Exercise aim: Count the lines below containing "blue". Number only.

Input:
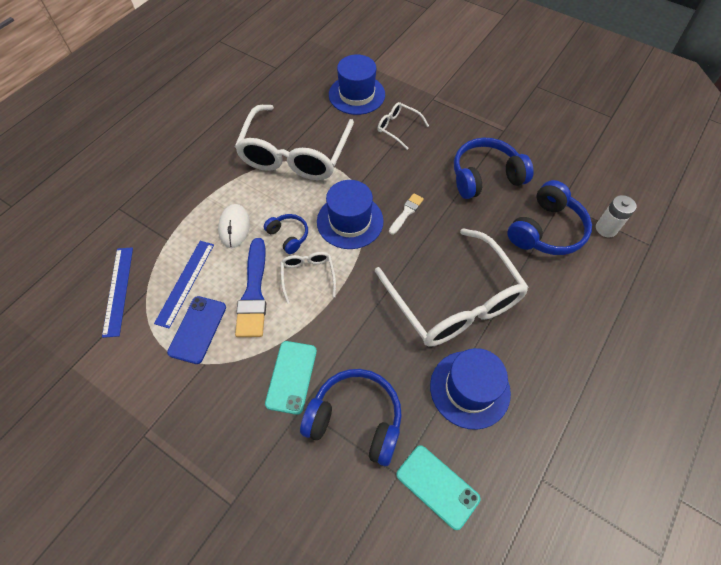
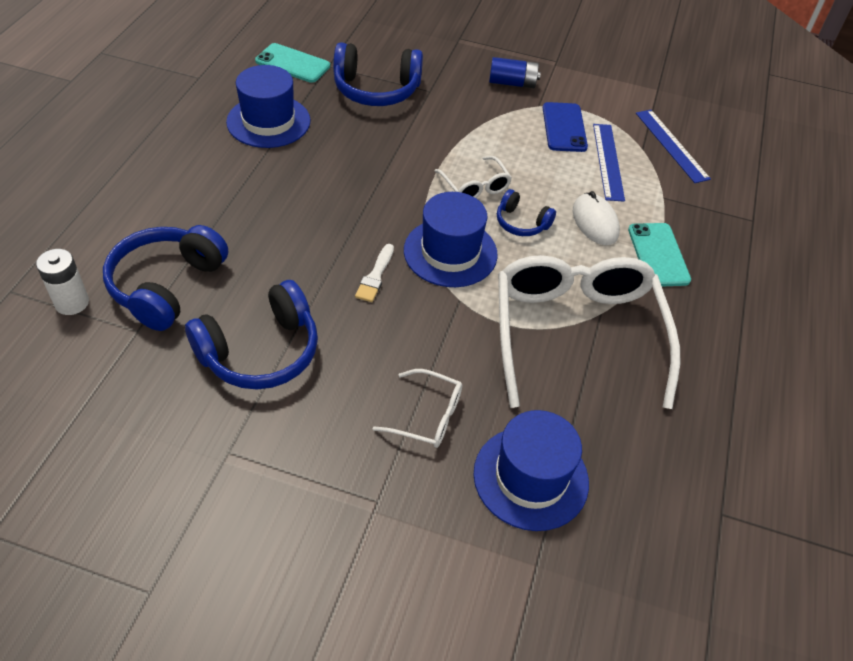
camera: 160 degrees right, 10 degrees down
blue brush [235,238,266,337] -> none
turquoise phone [265,341,317,415] -> turquoise phone moved to [628,223,691,286]
white glasses [375,228,529,347] -> none
none -> blue battery [489,57,541,88]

Task answer: 2